* Work instructions
Using the entries that follow, write out the line containing "blue brick D12:E12", the line containing "blue brick G1:G4", and every line between them, exactly and nothing else.

* Materials provided
-- Opening Marker --

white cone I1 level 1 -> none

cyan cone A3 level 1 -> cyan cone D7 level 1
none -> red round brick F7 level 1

-- Closing Marker --
-- Opening Marker --

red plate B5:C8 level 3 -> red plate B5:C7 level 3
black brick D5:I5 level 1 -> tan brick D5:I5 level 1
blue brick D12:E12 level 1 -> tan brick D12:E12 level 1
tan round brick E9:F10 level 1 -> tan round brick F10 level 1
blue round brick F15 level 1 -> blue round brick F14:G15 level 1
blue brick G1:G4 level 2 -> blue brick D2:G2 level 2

-- Closing Marker --

* Exercise answer
blue brick D12:E12 level 1 -> tan brick D12:E12 level 1
tan round brick E9:F10 level 1 -> tan round brick F10 level 1
blue round brick F15 level 1 -> blue round brick F14:G15 level 1
blue brick G1:G4 level 2 -> blue brick D2:G2 level 2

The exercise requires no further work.